**REQUEST:** Starting with the very first line and going on through the line that contains "Lima: 10:11 -> 10:15", quote each line word for word, including both of those lines.

Start of PROVIDED MATERIAL

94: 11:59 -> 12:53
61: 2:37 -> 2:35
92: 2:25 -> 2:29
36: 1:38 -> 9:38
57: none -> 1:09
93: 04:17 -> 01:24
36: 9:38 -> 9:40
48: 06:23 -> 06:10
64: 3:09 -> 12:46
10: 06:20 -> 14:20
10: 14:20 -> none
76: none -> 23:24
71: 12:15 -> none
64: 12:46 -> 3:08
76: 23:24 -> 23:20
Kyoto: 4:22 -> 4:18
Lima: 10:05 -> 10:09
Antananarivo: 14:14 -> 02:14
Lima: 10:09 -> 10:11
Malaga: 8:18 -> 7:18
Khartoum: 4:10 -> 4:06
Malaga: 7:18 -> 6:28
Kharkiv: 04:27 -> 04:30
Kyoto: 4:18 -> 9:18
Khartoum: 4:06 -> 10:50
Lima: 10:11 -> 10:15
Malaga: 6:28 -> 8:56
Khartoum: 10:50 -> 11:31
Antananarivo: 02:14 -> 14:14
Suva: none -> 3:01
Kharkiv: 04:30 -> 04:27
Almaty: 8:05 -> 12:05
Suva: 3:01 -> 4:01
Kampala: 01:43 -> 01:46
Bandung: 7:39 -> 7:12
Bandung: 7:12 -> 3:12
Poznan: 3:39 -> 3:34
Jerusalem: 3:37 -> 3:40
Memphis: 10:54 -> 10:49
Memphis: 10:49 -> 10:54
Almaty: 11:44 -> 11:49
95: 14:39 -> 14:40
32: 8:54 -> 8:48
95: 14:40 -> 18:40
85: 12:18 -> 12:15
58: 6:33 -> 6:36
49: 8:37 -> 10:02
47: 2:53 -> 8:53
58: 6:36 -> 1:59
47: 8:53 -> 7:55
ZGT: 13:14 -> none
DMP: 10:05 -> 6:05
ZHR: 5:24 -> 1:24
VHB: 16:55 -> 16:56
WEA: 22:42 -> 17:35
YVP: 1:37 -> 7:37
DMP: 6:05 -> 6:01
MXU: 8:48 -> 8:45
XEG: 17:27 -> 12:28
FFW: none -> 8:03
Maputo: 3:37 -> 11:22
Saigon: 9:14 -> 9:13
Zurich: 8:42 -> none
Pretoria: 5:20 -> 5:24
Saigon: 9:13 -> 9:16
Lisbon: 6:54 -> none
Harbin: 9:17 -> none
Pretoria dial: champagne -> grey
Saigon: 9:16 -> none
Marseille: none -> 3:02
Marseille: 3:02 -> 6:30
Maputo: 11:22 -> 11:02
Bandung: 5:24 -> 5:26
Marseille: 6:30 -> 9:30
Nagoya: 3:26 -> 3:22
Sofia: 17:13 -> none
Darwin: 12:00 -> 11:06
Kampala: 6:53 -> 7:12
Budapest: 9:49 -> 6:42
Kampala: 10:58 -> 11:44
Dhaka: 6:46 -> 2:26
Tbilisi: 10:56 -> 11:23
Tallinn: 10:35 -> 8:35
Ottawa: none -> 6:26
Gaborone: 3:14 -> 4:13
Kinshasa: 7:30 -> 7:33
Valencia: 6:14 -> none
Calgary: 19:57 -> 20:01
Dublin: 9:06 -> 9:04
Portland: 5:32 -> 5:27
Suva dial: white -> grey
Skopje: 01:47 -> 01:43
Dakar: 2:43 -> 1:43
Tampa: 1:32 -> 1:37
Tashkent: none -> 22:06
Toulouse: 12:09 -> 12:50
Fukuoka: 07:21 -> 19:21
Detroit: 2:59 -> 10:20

End of PROVIDED MATERIAL

**WORKED ANSWER:**
94: 11:59 -> 12:53
61: 2:37 -> 2:35
92: 2:25 -> 2:29
36: 1:38 -> 9:38
57: none -> 1:09
93: 04:17 -> 01:24
36: 9:38 -> 9:40
48: 06:23 -> 06:10
64: 3:09 -> 12:46
10: 06:20 -> 14:20
10: 14:20 -> none
76: none -> 23:24
71: 12:15 -> none
64: 12:46 -> 3:08
76: 23:24 -> 23:20
Kyoto: 4:22 -> 4:18
Lima: 10:05 -> 10:09
Antananarivo: 14:14 -> 02:14
Lima: 10:09 -> 10:11
Malaga: 8:18 -> 7:18
Khartoum: 4:10 -> 4:06
Malaga: 7:18 -> 6:28
Kharkiv: 04:27 -> 04:30
Kyoto: 4:18 -> 9:18
Khartoum: 4:06 -> 10:50
Lima: 10:11 -> 10:15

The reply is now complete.